> PROVIDED INFORMATION
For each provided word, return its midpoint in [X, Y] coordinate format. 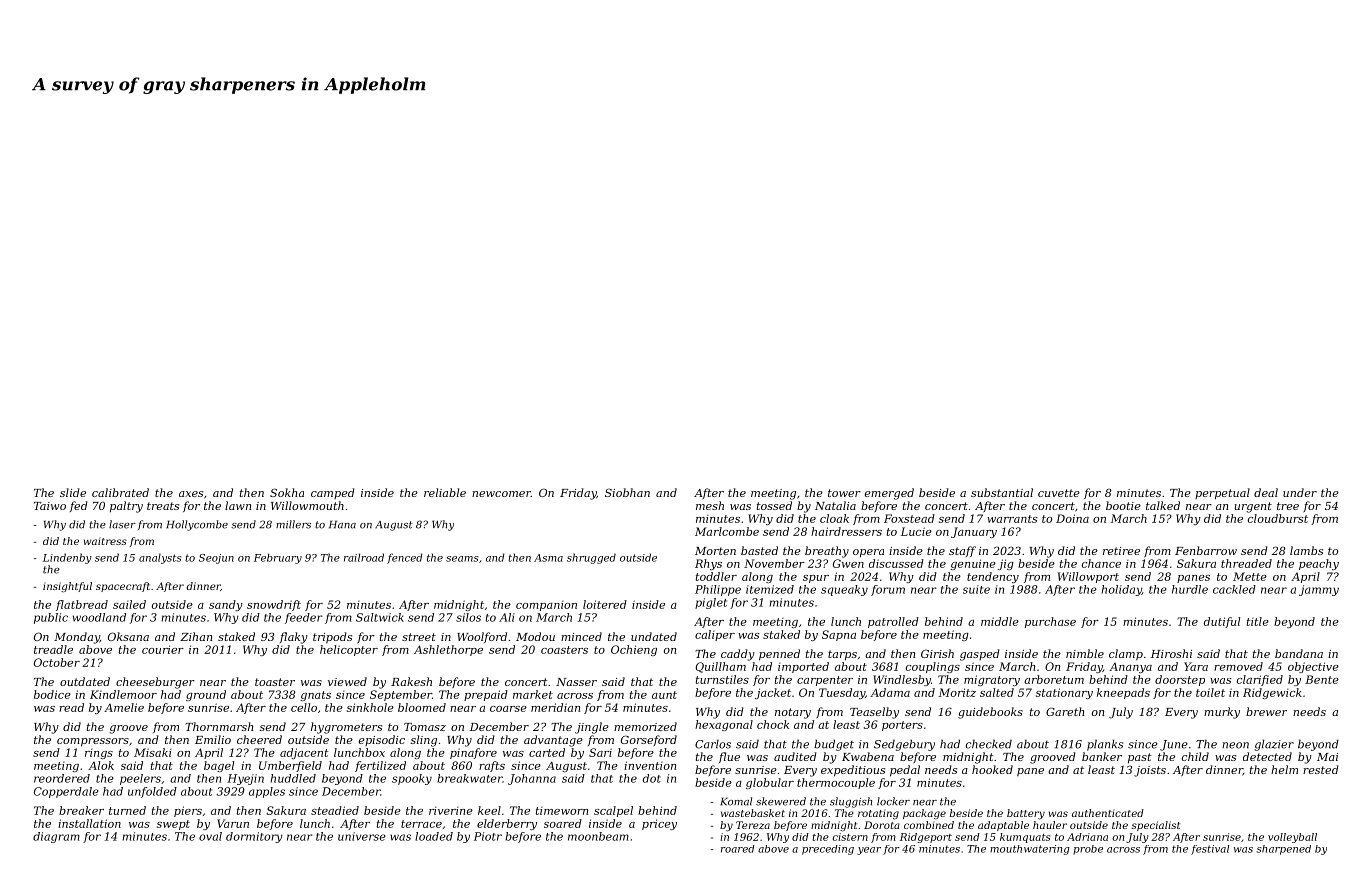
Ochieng [634, 650]
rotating [878, 815]
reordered [62, 778]
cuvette [1059, 493]
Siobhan [627, 492]
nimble [1085, 653]
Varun [233, 823]
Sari [600, 752]
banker [1102, 756]
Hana [342, 524]
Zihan [196, 636]
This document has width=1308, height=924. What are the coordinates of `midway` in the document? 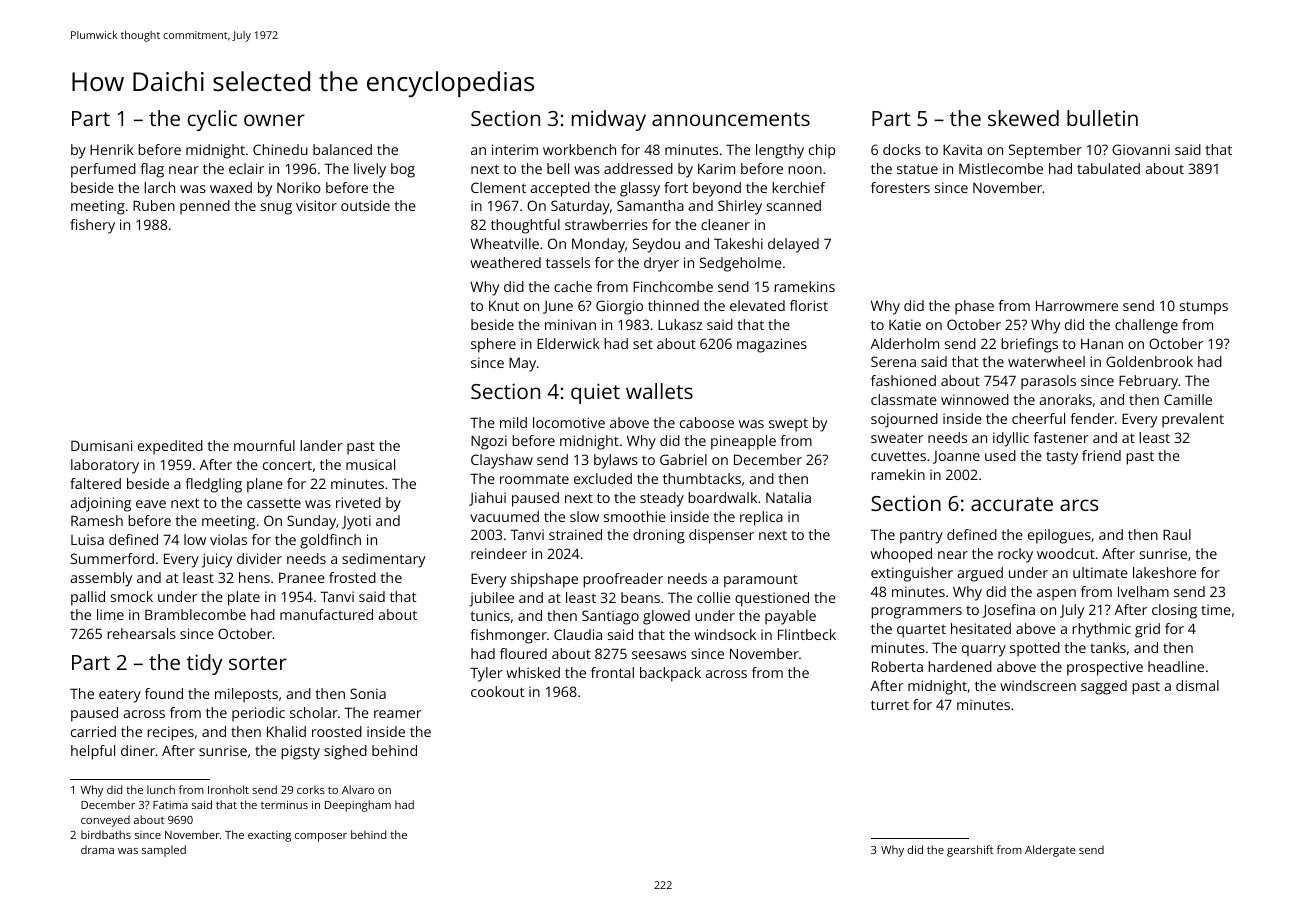 It's located at (609, 120).
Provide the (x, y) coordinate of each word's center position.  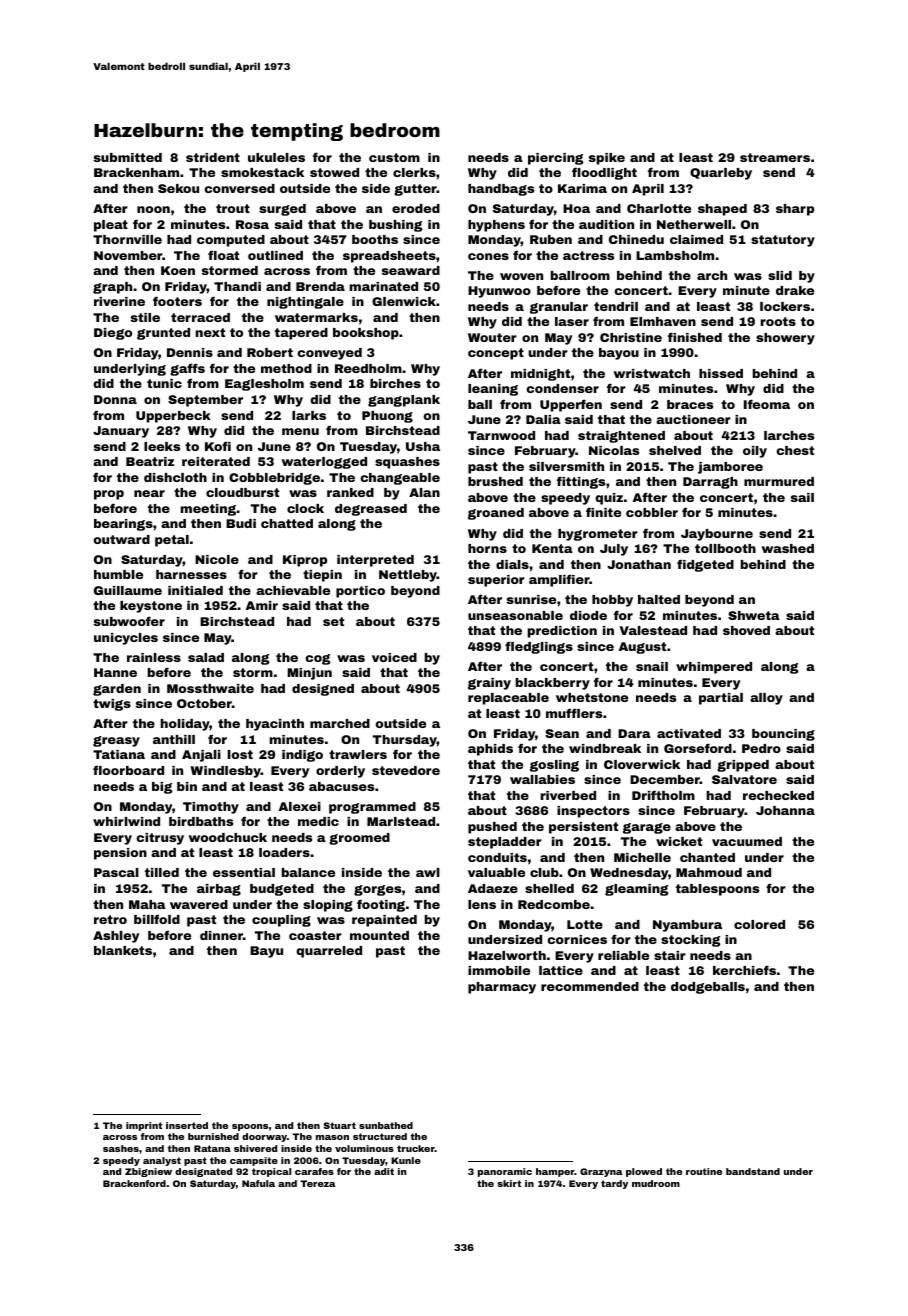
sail (802, 497)
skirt (509, 1183)
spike (607, 159)
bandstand (753, 1171)
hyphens (496, 226)
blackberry (553, 684)
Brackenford (134, 1183)
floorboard (128, 770)
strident (213, 157)
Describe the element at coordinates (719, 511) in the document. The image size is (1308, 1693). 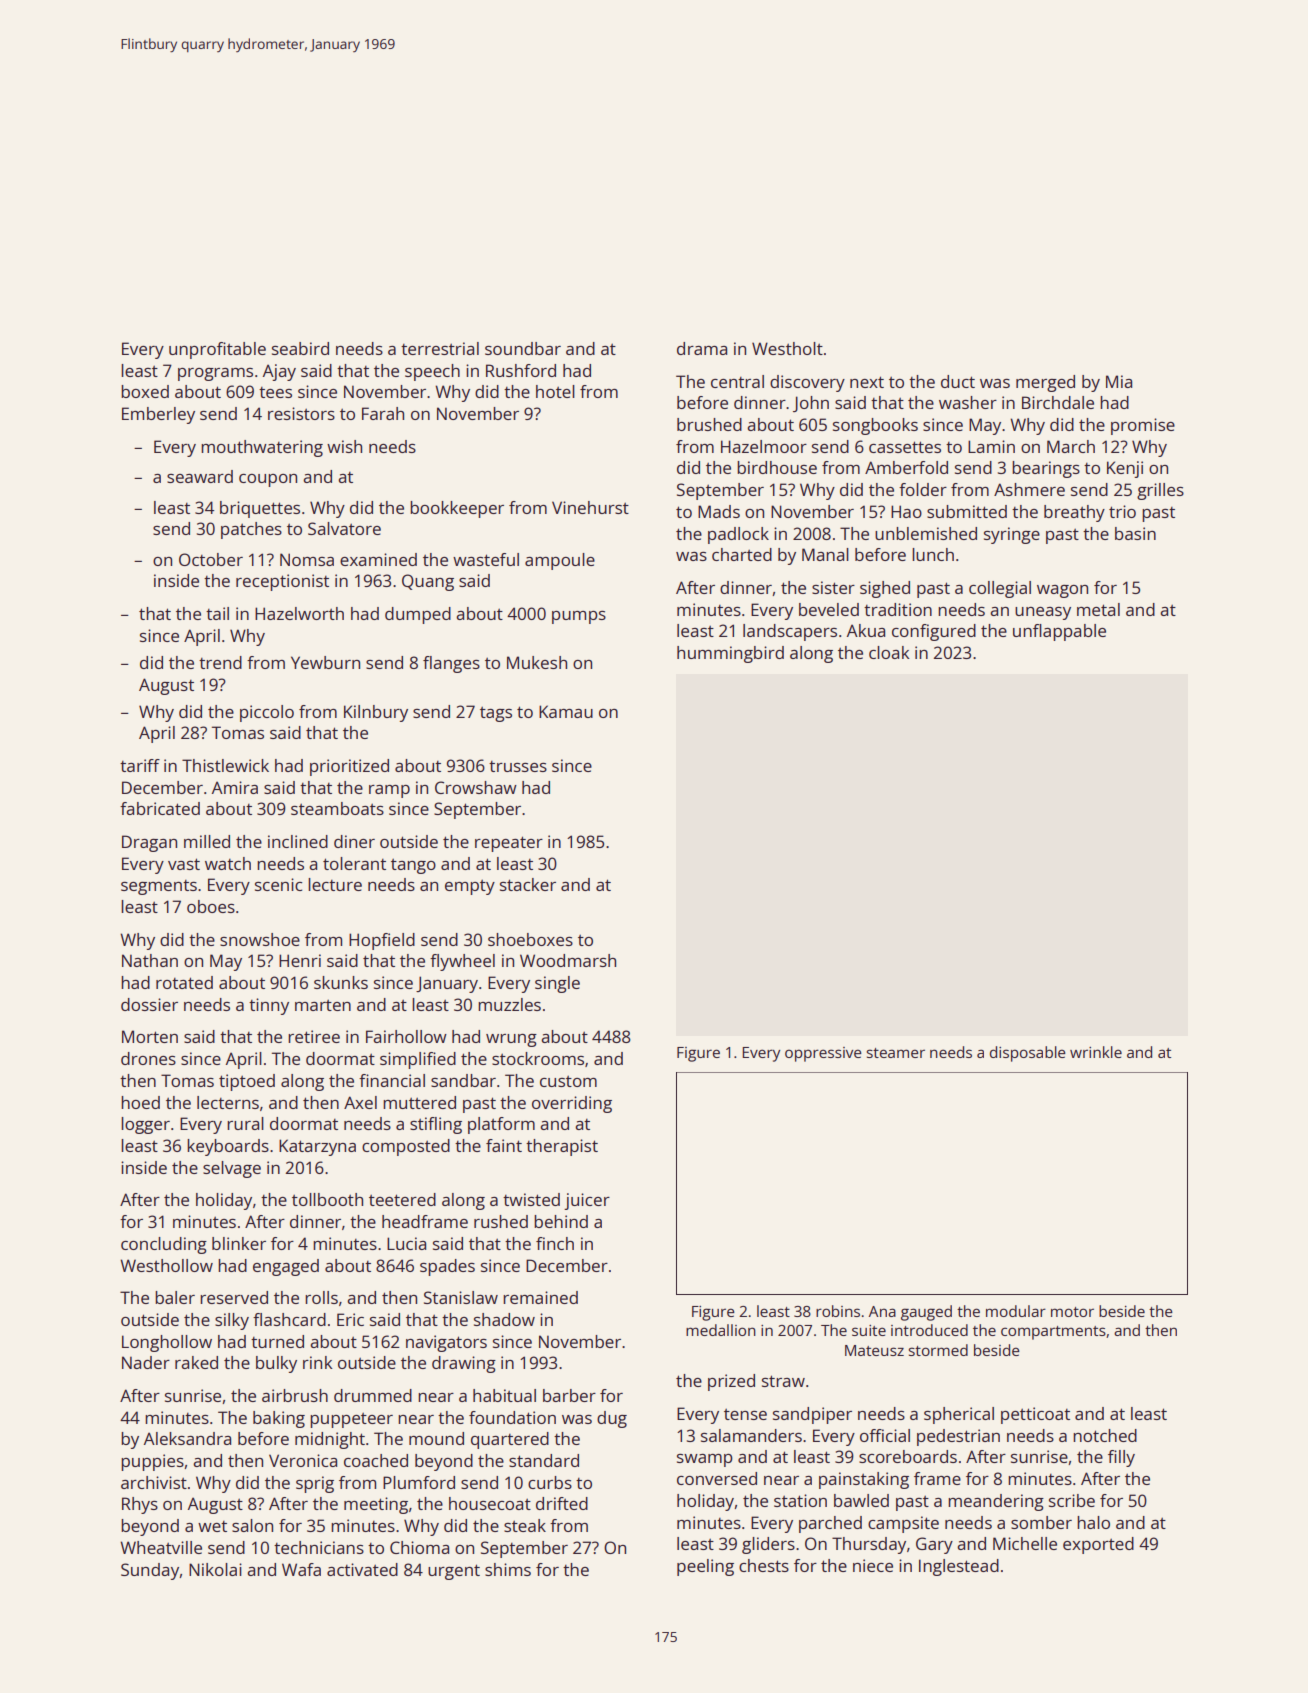
I see `Mads` at that location.
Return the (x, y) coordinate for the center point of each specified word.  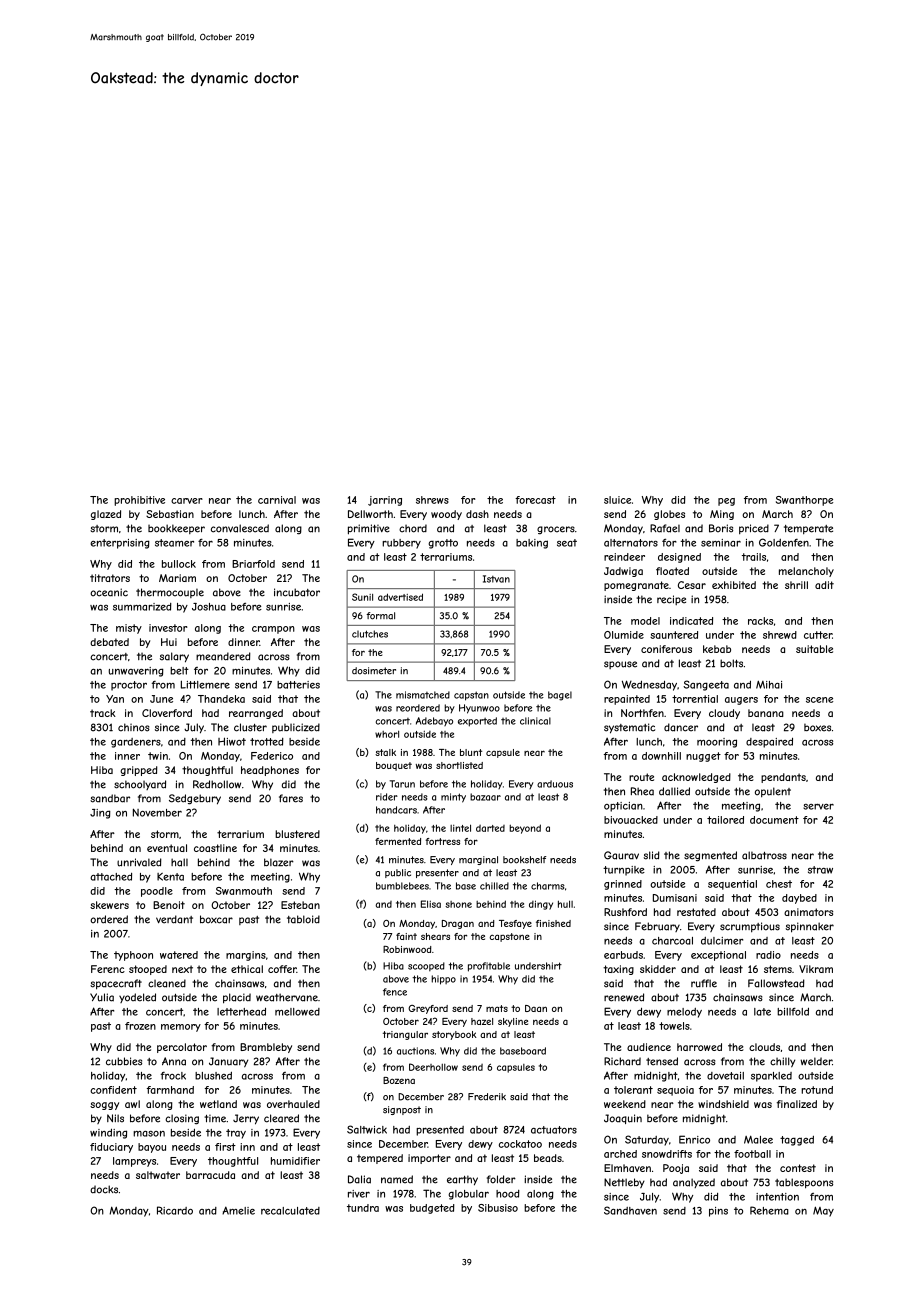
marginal (478, 860)
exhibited (734, 585)
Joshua (209, 607)
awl (132, 1104)
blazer (279, 862)
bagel (560, 696)
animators (808, 912)
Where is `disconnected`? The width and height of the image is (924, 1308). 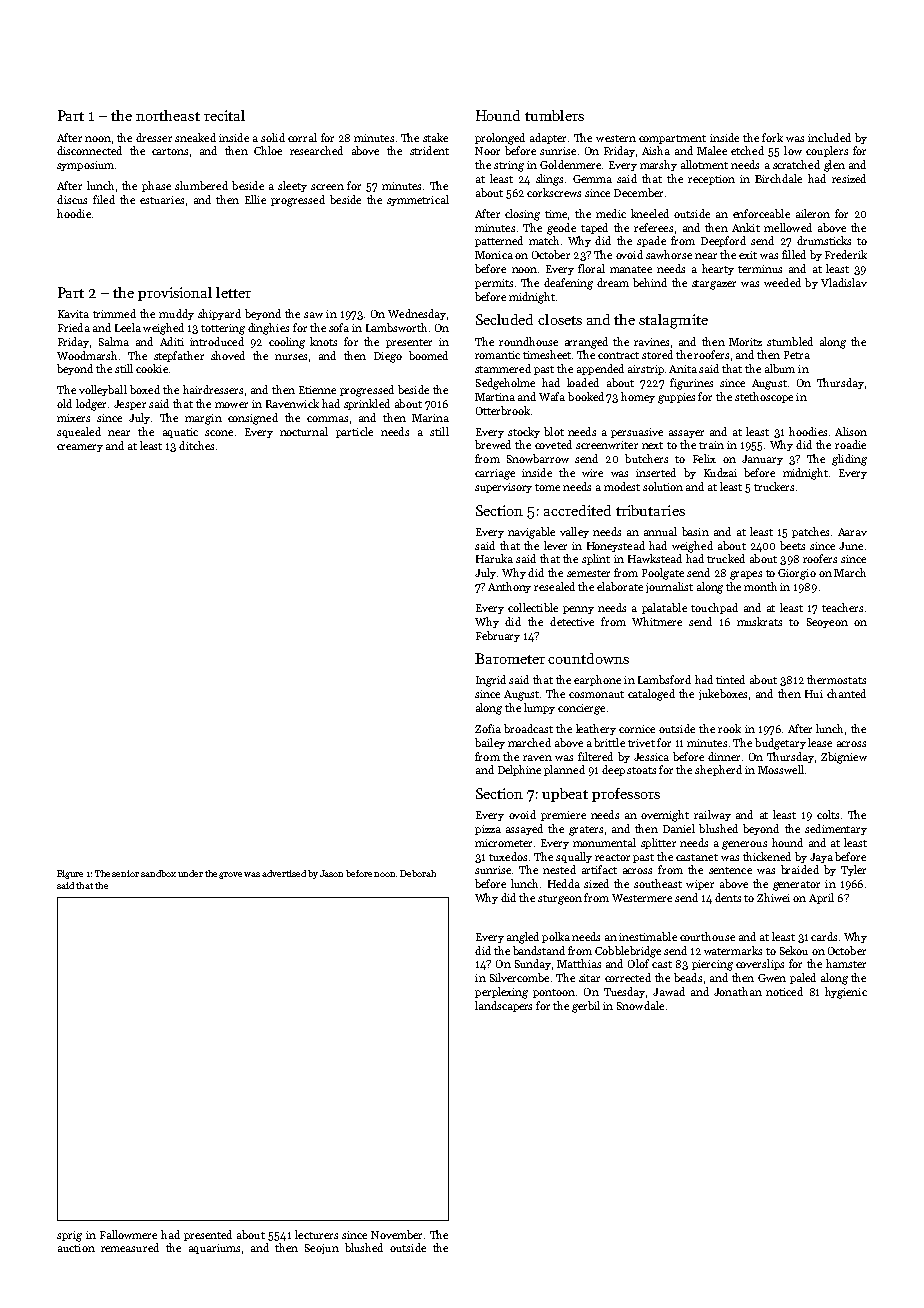 disconnected is located at coordinates (89, 150).
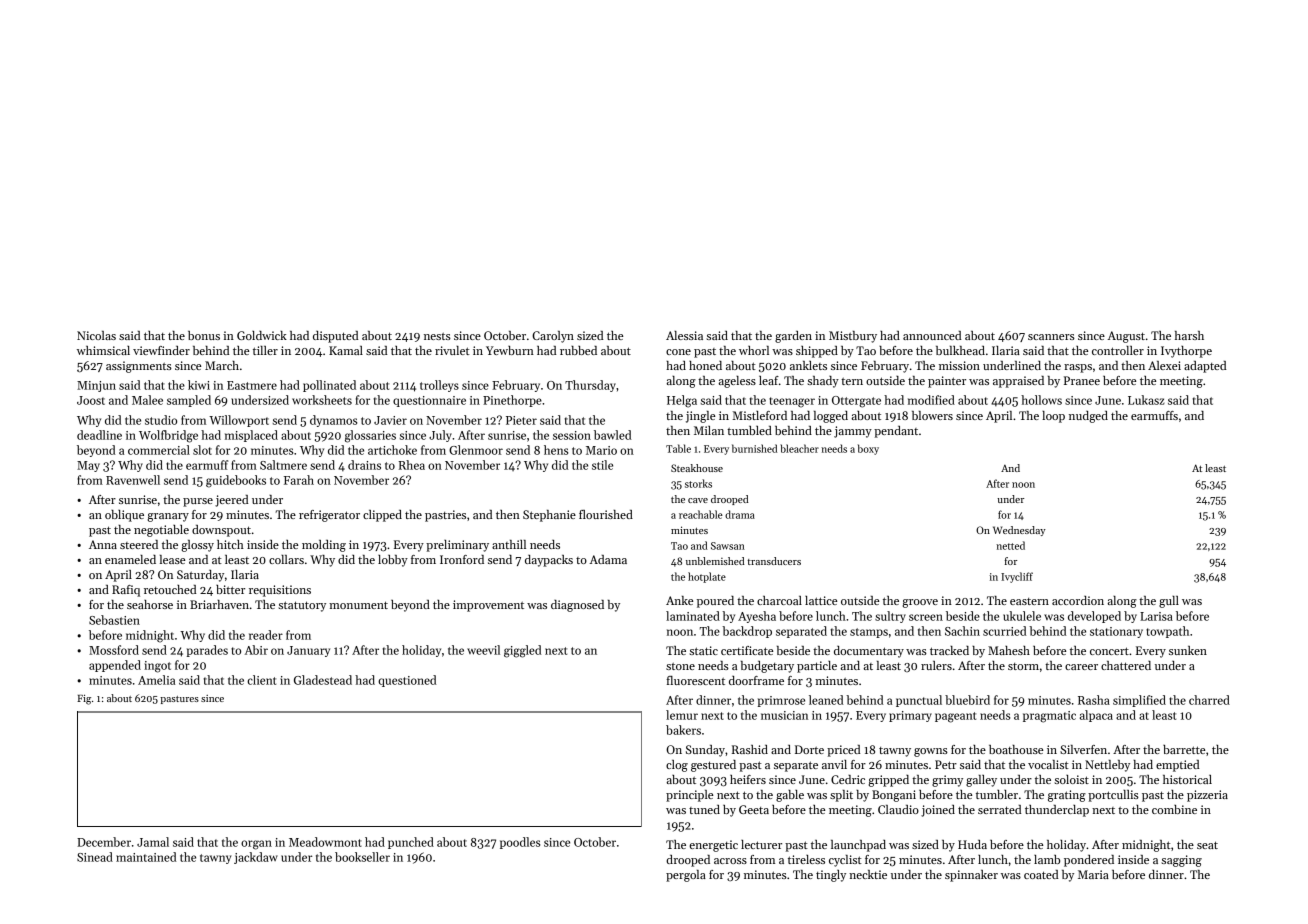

> WRITTEN INSTRUCTION
Render the records as a Markdown table, beginning at the line that has "blackberry (553, 684)" and stopping after the line that has "awl (132, 1104)". Use a column named Row for the row number and a column named Text for the line, skip blank lines, and leave the pictures out.

> THE SOLUTION
| Row | Text |
|---|---|
| 1 | blackberry (553, 684) |
| 2 | Brackenford (134, 1183) |
| 3 | floorboard (128, 770) |
| 4 | strident (213, 157) |
| 5 | Describe the element at coordinates (719, 511) in the document. The image size is (1308, 1693).  |
| 6 | I see `Mads` at that location. |
| 7 | Return the (x, y) coordinate for the center point of each specified word.   |
| 8 | marginal (478, 860) |
| 9 | exhibited (734, 585) |
| 10 | Joshua (209, 607) |
| 11 | awl (132, 1104) |